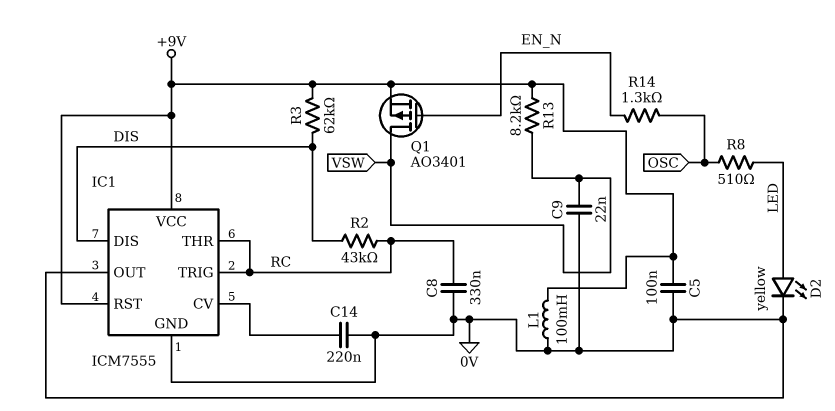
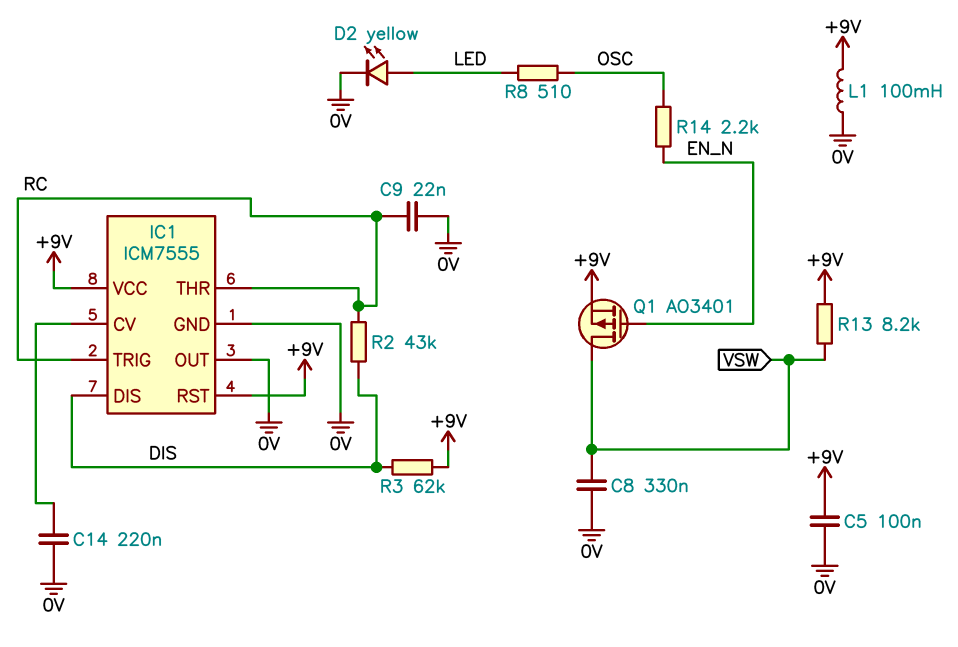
C8: 330nF (0V, RC) -> 330nF (0V, VSW)
C9: 22nF (0V, VSW) -> 22nF (0V, RC)
R14: 1.3k (EN_N, OSC) -> 2.2k (EN_N, OSC)

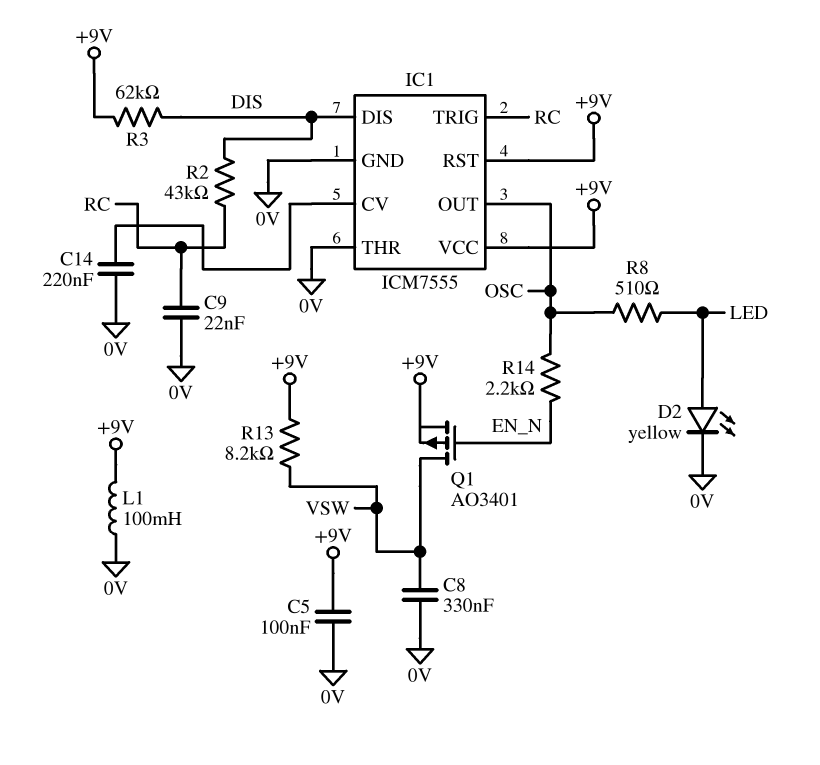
IC1 pin OUT: 0V -> OSC
IC1 pin THR: RC -> 0V

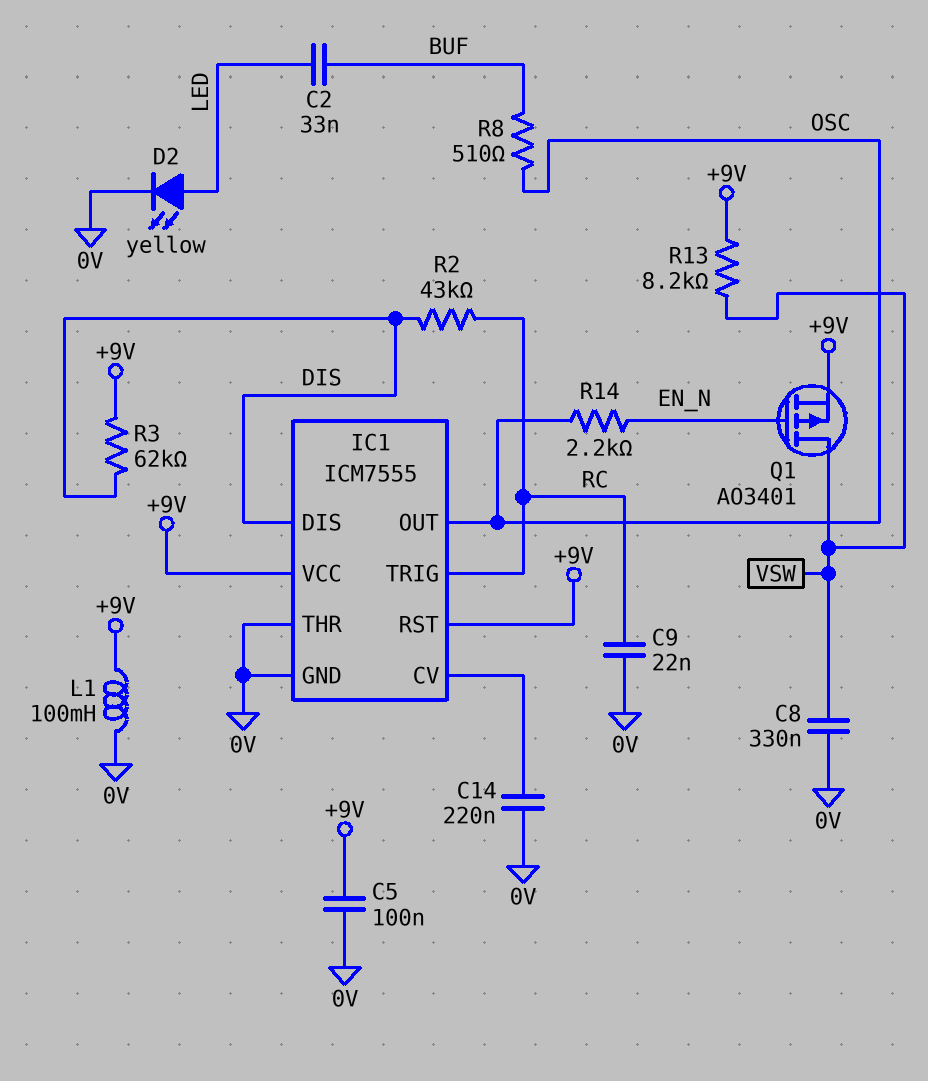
C2: none -> 33nF (BUF, LED)
R8: 510 (LED, OSC) -> 510 (BUF, OSC)

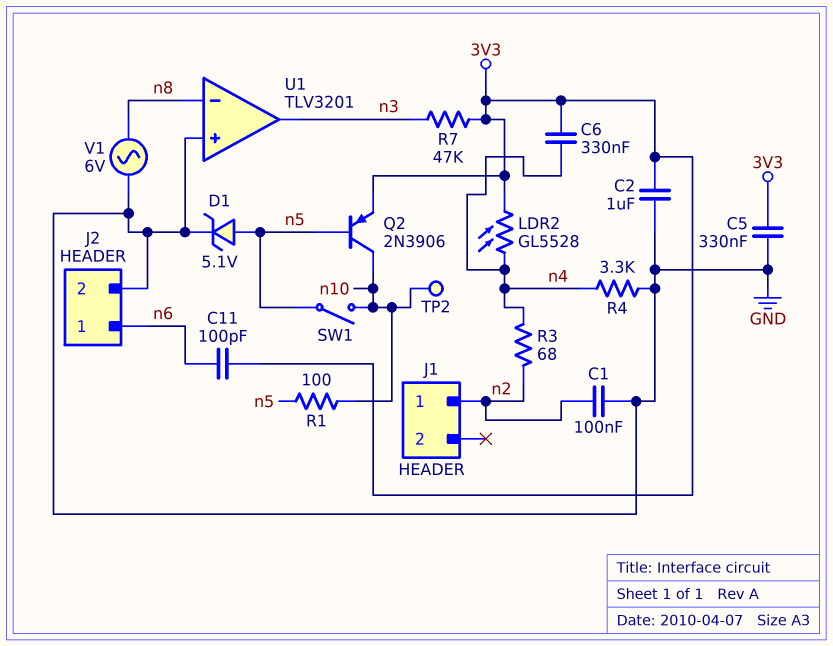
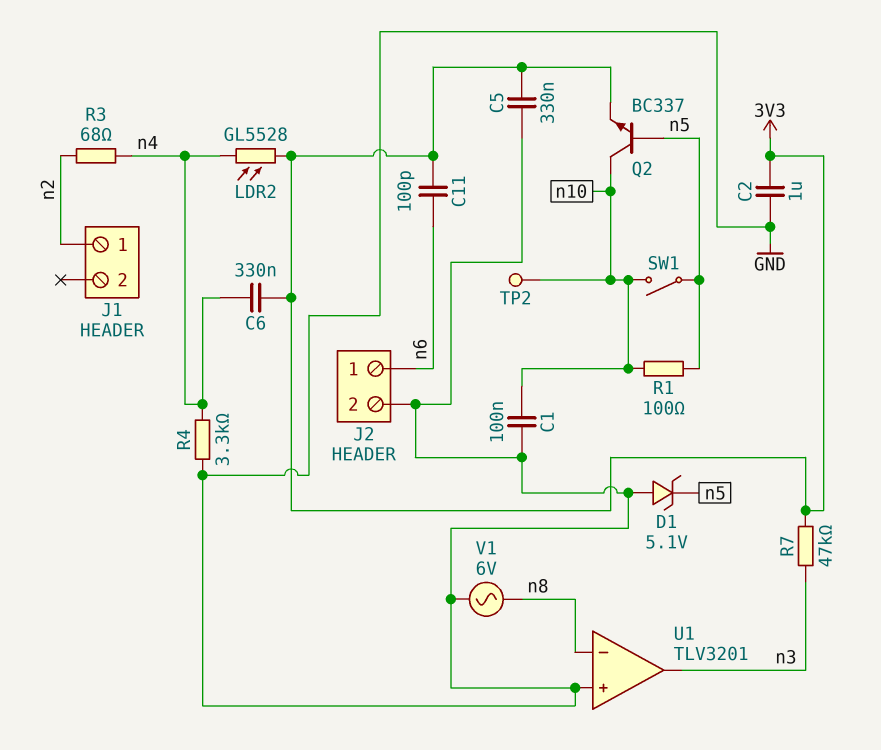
C1: 100nF (GND, n2) -> 100nF (GND, n10)
D1: zener 5.1V (A n5, K GND) -> zener 5.1V (A GND, K n5)
Q2: PNP 2N3906 (B n5, C n10, E 3V3) -> NPN BC337 (B n5, C n10, E 3V3)

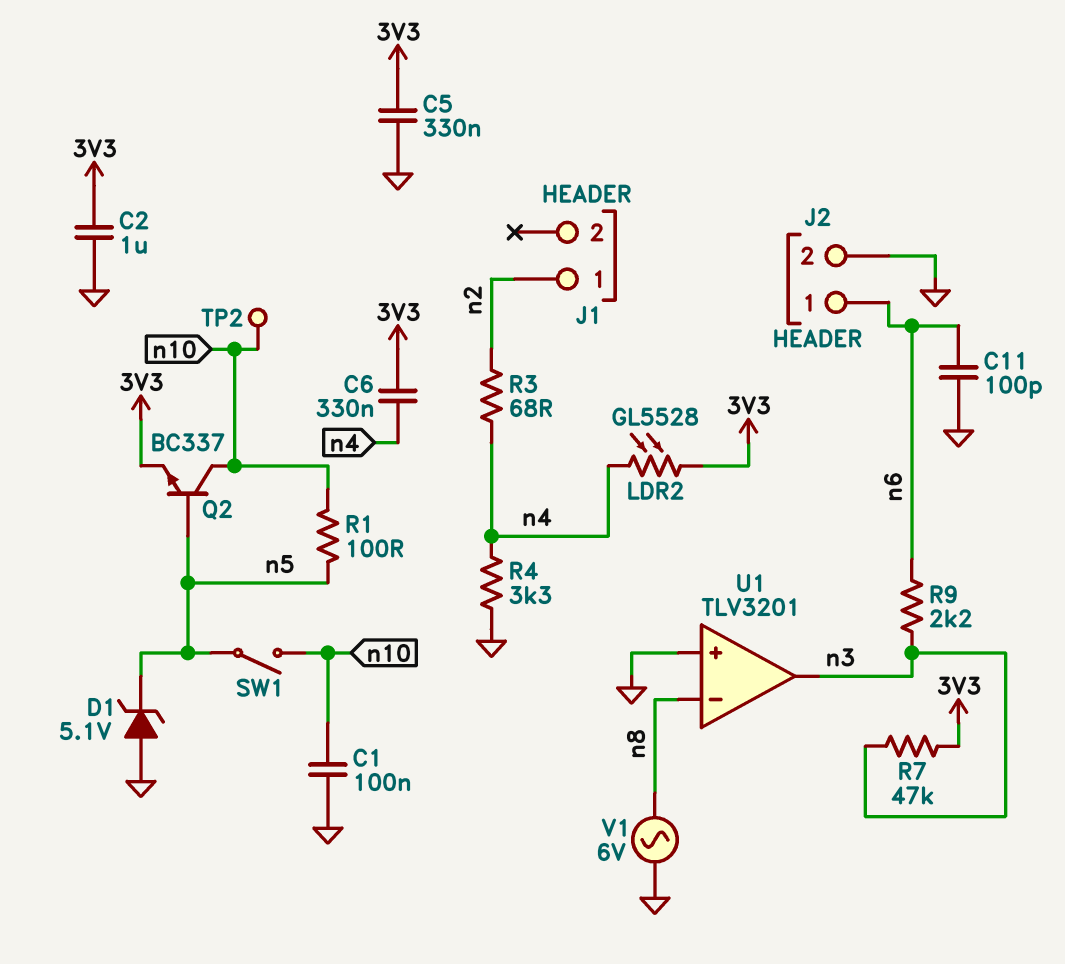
C11: 100pF (3V3, n6) -> 100pF (GND, n6)
R9: none -> 2.2k (n3, n6)

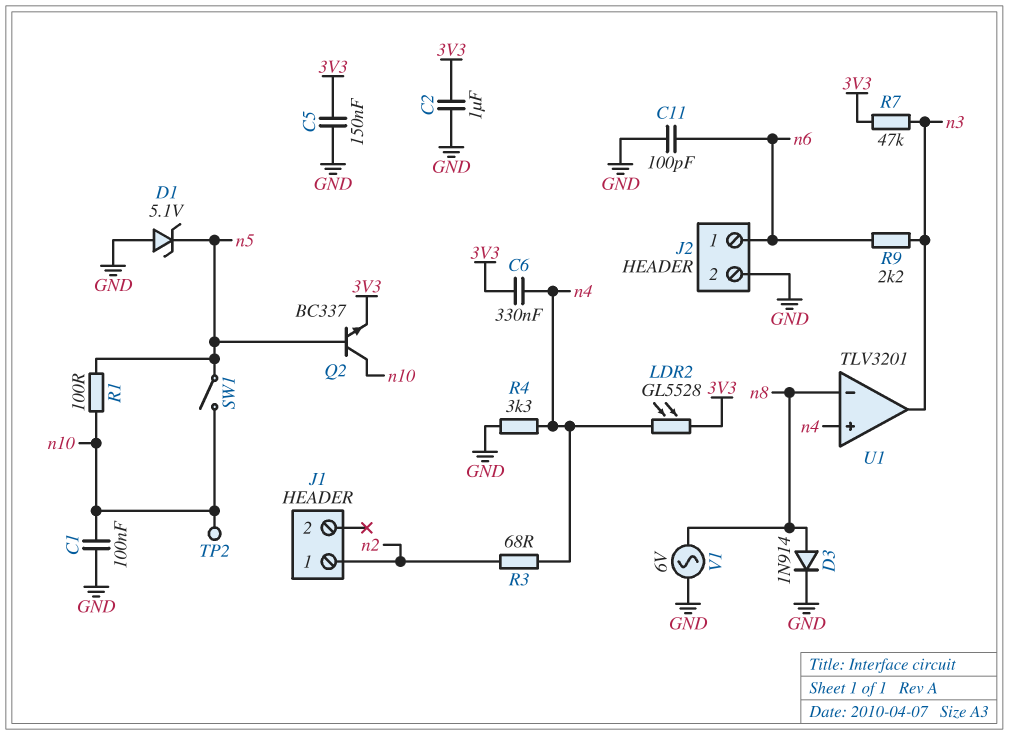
C5: 330nF (3V3, GND) -> 150nF (3V3, GND)
D3: none -> diode 1N914 (A n8, K GND)
U1 pin in+: GND -> n4

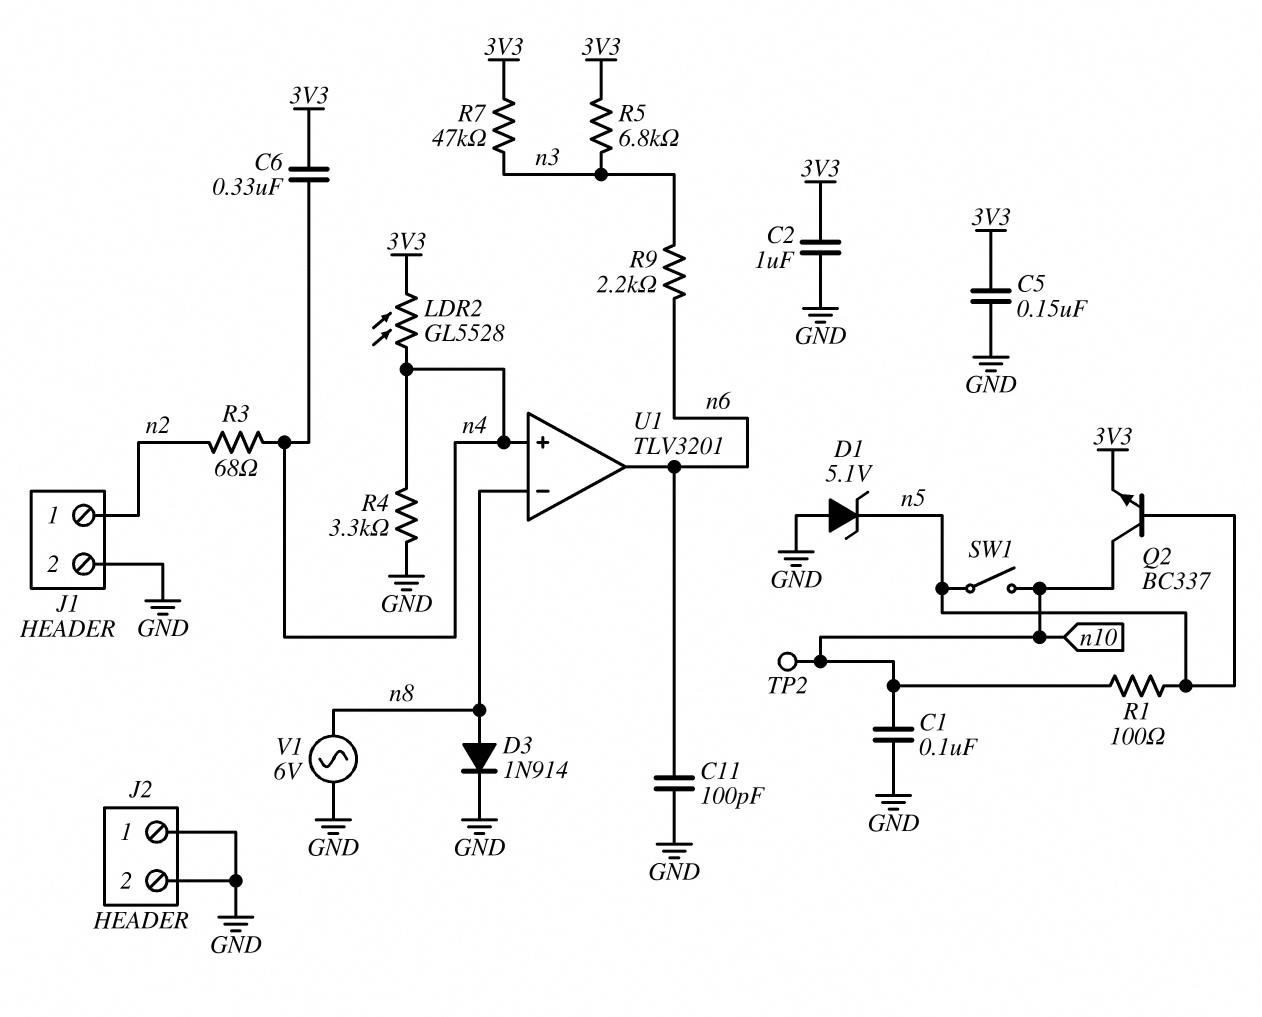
J1 pin 2: none -> GND
J2 pin 1: n6 -> GND
R5: none -> 6.8k (3V3, n3)
U1 pin out: n3 -> n6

» **What you have to do**: What is wanted is the listing, written out exactly, with each picture removed.

» **Solution for this exercise**:
C8: 330nF (0V, RC) -> 330nF (0V, VSW)
C9: 22nF (0V, VSW) -> 22nF (0V, RC)
R14: 1.3k (EN_N, OSC) -> 2.2k (EN_N, OSC)

IC1 pin OUT: 0V -> OSC
IC1 pin THR: RC -> 0V

C2: none -> 33nF (BUF, LED)
R8: 510 (LED, OSC) -> 510 (BUF, OSC)

C1: 100nF (GND, n2) -> 100nF (GND, n10)
D1: zener 5.1V (A n5, K GND) -> zener 5.1V (A GND, K n5)
Q2: PNP 2N3906 (B n5, C n10, E 3V3) -> NPN BC337 (B n5, C n10, E 3V3)

C11: 100pF (3V3, n6) -> 100pF (GND, n6)
R9: none -> 2.2k (n3, n6)

C5: 330nF (3V3, GND) -> 150nF (3V3, GND)
D3: none -> diode 1N914 (A n8, K GND)
U1 pin in+: GND -> n4

J1 pin 2: none -> GND
J2 pin 1: n6 -> GND
R5: none -> 6.8k (3V3, n3)
U1 pin out: n3 -> n6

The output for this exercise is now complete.